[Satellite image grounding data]
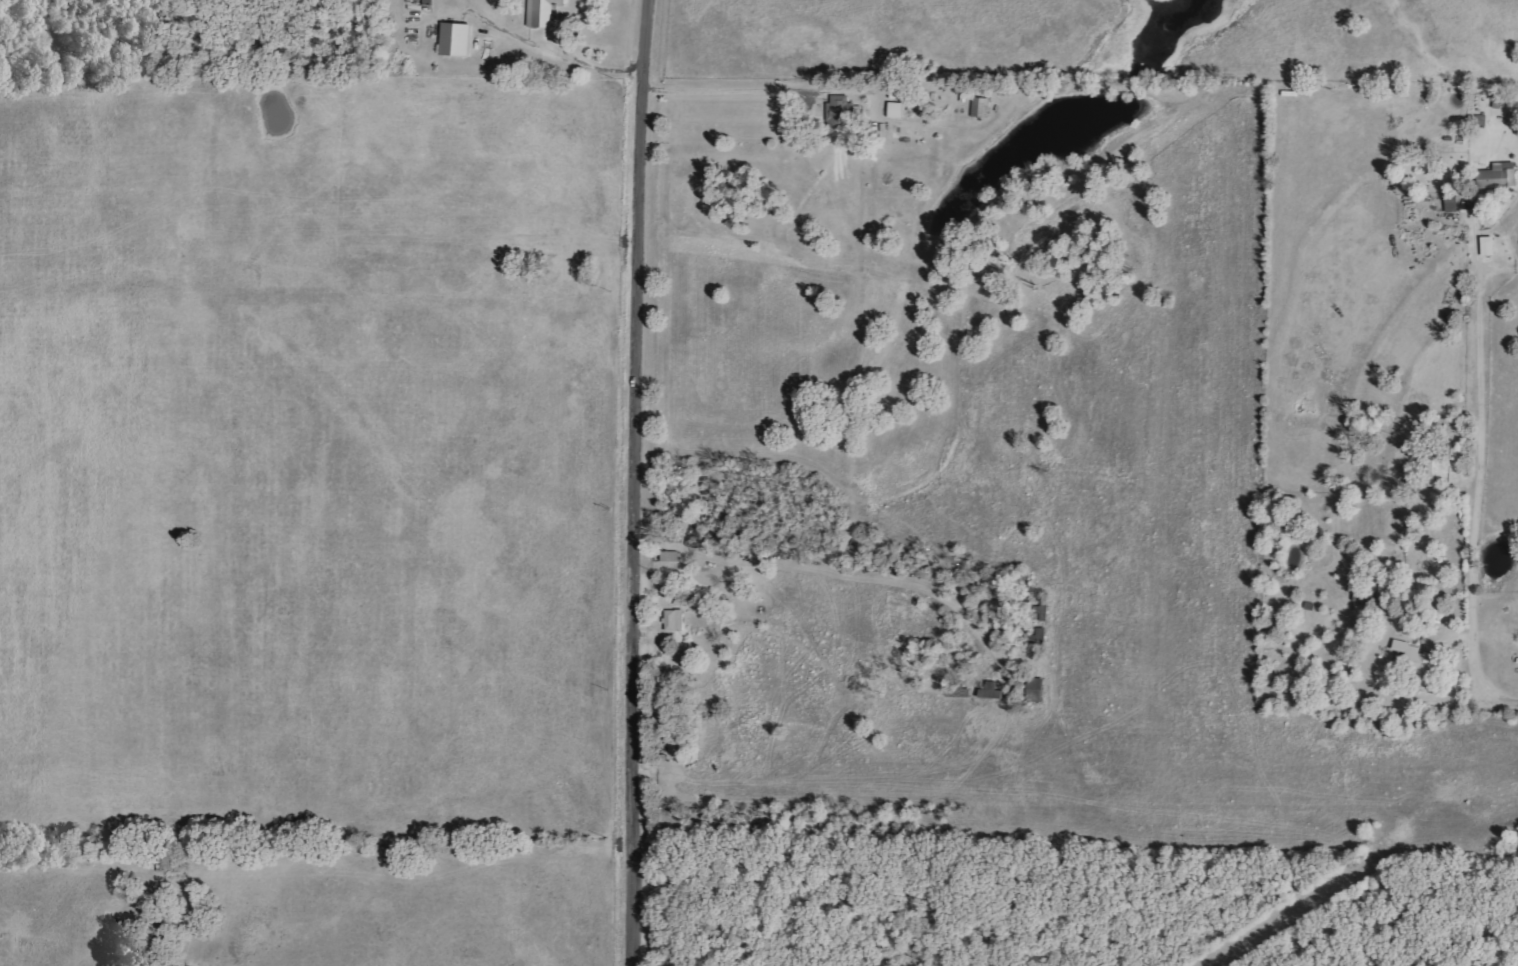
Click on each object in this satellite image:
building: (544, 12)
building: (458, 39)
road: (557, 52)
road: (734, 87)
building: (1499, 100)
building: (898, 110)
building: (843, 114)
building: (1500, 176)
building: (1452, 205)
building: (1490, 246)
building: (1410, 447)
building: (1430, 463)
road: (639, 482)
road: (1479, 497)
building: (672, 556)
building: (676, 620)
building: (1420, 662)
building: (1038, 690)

### HOW TO COMPLETE THIS TASK
Transcribe all of the records exactly, without reproducing their pictures.

### EXERCISE RESPONSE
Click on each object in this satellite image:
building: (544, 12)
building: (458, 39)
road: (557, 52)
road: (734, 87)
building: (1499, 100)
building: (898, 110)
building: (843, 114)
building: (1500, 176)
building: (1452, 205)
building: (1490, 246)
building: (1410, 447)
building: (1430, 463)
road: (639, 482)
road: (1479, 497)
building: (672, 556)
building: (676, 620)
building: (1420, 662)
building: (1038, 690)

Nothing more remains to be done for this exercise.